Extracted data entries

::::

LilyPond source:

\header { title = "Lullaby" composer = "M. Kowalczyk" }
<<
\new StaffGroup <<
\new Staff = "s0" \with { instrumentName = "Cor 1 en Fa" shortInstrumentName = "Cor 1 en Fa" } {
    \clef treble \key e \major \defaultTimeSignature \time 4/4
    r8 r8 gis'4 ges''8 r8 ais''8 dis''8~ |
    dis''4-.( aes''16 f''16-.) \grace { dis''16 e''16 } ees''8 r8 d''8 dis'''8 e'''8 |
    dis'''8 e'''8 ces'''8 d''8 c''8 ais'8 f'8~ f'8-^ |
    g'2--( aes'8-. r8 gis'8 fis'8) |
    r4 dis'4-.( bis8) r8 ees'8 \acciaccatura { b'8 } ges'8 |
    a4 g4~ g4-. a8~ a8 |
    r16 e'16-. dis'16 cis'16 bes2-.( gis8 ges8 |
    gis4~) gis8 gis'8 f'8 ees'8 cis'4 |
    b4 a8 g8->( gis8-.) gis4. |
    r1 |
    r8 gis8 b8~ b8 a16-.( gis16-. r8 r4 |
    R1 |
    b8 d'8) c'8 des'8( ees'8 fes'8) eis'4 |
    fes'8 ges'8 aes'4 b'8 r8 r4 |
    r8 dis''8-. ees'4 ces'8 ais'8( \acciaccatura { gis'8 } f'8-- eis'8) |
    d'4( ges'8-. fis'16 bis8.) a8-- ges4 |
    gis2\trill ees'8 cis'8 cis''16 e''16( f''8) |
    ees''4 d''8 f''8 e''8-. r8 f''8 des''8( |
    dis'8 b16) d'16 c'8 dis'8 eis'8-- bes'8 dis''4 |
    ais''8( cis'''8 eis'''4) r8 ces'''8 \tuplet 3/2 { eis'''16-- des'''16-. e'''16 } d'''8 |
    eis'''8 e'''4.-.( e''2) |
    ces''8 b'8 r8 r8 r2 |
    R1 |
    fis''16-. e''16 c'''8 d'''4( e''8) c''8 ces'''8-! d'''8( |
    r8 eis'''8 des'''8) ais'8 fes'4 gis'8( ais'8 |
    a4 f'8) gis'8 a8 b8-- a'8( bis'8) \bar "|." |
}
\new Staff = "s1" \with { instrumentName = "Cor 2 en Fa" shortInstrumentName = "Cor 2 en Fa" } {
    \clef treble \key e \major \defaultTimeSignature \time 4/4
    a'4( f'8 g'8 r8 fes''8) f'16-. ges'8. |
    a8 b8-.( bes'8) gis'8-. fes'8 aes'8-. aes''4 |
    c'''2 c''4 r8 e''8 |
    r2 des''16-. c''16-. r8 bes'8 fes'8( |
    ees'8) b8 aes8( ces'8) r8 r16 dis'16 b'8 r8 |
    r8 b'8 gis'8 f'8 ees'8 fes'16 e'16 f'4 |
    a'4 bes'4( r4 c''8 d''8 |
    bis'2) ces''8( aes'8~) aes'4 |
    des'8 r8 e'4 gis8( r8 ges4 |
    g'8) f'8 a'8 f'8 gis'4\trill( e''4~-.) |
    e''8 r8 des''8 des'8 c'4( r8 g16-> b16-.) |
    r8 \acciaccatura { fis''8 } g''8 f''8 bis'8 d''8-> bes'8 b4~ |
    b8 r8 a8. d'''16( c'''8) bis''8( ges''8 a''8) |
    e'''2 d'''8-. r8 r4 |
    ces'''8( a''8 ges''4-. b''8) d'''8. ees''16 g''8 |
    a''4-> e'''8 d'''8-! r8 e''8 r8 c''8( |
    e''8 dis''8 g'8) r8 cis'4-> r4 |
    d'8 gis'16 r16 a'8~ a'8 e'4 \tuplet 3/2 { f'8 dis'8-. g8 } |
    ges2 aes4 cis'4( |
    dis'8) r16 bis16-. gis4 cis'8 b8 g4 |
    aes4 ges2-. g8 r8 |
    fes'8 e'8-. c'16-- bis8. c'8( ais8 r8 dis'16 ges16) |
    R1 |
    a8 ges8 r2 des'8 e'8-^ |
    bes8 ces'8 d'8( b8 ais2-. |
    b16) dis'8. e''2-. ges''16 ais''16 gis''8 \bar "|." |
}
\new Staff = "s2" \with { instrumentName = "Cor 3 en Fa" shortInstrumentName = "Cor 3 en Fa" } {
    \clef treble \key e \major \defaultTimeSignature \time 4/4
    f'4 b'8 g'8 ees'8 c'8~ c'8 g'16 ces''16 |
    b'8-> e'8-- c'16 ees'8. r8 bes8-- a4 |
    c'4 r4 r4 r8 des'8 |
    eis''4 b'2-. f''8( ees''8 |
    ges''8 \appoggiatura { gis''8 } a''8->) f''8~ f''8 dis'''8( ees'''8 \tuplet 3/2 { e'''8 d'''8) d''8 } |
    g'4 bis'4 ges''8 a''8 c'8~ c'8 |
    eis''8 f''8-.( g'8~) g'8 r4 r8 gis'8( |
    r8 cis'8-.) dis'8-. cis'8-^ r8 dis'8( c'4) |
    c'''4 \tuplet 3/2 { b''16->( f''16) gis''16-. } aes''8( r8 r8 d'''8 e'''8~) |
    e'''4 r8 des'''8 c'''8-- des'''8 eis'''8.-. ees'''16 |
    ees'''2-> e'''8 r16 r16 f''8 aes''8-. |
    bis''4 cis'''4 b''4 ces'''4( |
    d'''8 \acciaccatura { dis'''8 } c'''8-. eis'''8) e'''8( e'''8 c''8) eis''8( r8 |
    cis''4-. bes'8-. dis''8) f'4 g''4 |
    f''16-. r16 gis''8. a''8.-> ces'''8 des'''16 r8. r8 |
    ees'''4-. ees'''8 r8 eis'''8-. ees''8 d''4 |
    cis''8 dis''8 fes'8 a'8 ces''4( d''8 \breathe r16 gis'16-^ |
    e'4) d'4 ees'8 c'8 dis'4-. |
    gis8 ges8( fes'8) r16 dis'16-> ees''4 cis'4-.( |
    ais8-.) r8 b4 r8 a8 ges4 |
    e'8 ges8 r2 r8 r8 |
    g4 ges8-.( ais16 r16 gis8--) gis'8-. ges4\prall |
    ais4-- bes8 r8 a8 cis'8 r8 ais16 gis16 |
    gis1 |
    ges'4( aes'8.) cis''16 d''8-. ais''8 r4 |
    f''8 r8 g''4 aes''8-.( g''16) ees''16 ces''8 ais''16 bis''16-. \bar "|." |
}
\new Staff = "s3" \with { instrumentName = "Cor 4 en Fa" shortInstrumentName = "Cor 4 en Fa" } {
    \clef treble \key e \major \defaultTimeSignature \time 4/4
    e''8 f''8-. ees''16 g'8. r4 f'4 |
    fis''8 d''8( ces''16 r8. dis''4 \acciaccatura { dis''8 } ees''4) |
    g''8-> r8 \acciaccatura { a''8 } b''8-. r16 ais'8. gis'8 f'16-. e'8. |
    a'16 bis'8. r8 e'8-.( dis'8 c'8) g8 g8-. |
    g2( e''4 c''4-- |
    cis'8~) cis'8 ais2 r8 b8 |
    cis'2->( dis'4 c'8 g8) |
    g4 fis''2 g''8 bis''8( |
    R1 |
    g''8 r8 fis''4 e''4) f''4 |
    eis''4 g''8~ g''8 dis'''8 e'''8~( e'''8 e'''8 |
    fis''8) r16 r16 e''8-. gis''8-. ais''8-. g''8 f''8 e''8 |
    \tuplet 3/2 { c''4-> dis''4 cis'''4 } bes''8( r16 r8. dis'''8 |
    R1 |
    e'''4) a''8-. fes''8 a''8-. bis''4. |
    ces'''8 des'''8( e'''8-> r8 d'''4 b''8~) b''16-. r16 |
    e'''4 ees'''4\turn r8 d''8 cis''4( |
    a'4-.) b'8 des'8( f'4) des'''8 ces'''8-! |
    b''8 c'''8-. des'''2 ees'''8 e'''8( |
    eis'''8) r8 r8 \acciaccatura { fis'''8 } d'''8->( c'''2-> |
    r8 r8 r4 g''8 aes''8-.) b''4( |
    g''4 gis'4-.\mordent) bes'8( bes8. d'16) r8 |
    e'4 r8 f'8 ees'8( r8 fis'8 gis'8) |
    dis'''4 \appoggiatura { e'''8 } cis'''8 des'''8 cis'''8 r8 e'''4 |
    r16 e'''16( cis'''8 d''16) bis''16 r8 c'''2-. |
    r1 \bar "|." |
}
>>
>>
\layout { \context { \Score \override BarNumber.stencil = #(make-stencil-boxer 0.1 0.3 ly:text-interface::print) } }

::::

Please find each line in the records above that contains the string "trill" and copy those lines.

## [Output for this exercise]
    gis2\trill ees'8 cis'8 cis''16 e''16( f''8) |
    g'8) f'8 a'8 f'8 gis'4\trill( e''4~-.) |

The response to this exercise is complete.